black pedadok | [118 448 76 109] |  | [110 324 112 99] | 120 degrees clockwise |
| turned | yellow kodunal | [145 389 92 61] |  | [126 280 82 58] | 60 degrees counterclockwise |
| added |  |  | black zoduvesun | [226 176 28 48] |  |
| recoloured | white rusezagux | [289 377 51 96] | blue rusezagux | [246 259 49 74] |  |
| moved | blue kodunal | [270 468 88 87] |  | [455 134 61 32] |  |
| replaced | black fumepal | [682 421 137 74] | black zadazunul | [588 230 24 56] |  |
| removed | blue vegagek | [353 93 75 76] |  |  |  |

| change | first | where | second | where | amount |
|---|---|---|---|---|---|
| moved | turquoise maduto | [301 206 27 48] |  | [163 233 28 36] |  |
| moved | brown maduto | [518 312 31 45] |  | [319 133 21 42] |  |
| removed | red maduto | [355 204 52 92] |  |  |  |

--

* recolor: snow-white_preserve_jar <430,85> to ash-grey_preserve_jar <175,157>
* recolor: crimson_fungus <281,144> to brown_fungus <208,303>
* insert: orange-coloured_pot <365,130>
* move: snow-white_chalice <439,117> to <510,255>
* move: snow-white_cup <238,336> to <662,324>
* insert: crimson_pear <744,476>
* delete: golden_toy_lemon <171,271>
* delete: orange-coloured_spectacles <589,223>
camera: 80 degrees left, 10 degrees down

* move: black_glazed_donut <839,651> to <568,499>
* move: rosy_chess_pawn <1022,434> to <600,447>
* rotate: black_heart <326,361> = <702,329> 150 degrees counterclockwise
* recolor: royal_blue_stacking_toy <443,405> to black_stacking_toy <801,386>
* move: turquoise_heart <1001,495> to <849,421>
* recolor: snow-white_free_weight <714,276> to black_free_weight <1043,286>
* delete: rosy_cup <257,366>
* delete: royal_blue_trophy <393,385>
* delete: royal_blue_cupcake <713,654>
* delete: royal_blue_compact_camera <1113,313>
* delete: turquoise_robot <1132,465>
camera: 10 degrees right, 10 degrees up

* * *

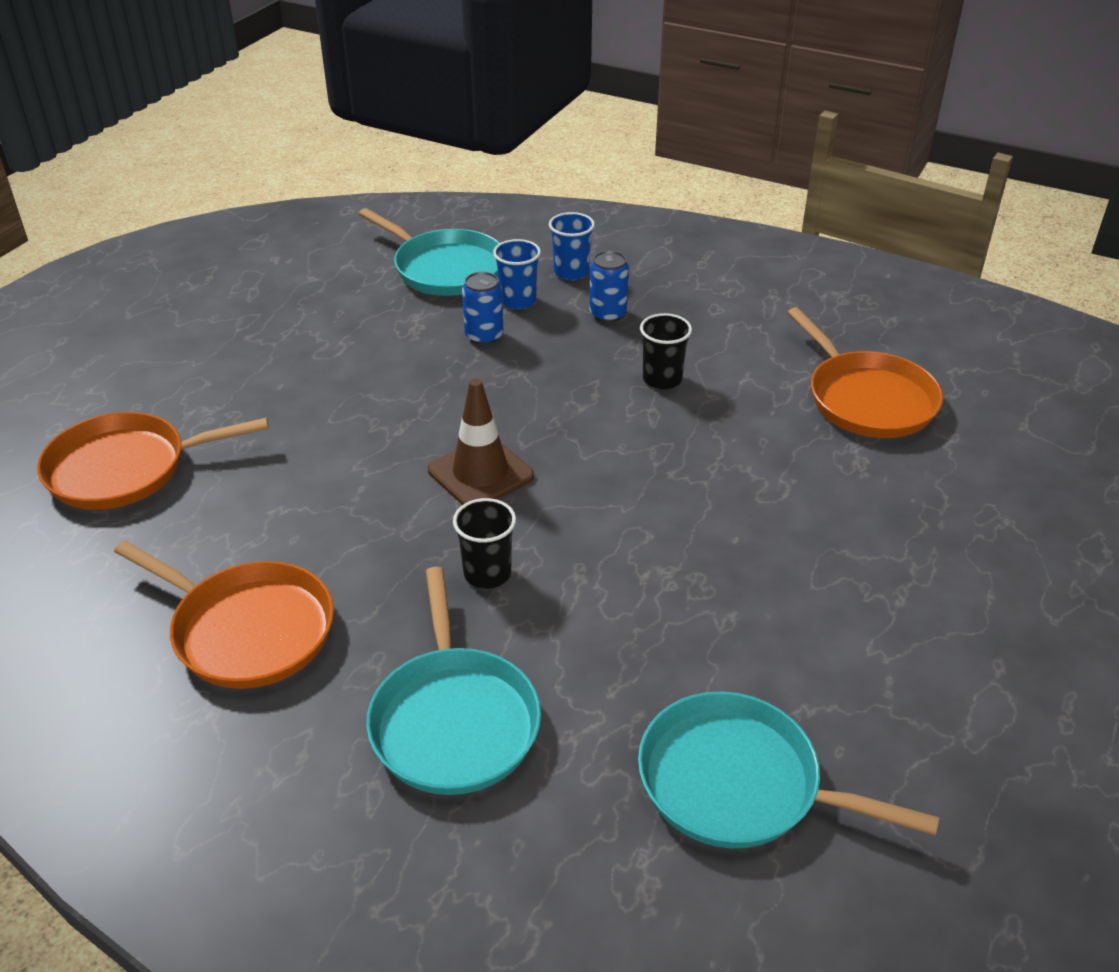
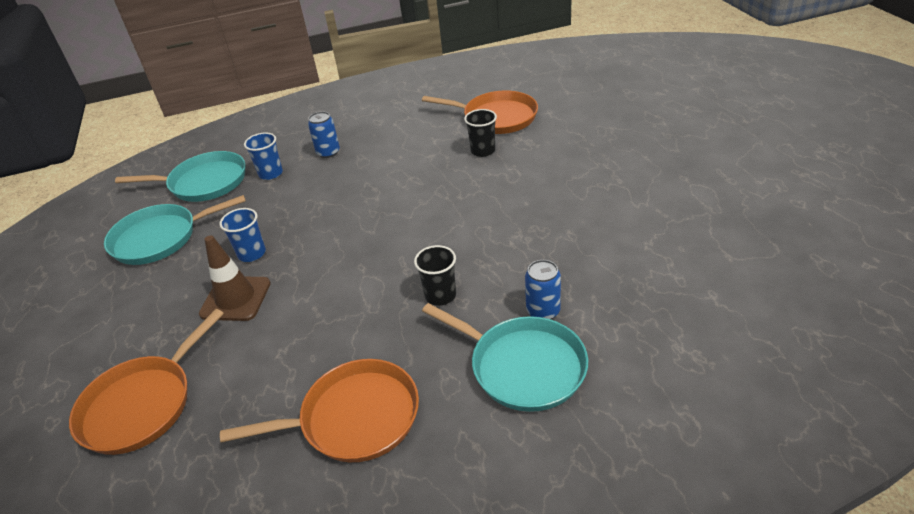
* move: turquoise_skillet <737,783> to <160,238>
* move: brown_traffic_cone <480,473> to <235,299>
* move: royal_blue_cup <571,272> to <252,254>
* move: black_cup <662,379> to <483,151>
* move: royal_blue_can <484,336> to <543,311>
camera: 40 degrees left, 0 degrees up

- _Exercise requirements_
Count the lines above in which the word "insert" appears, then state only that count.

- _Exercise answer_
2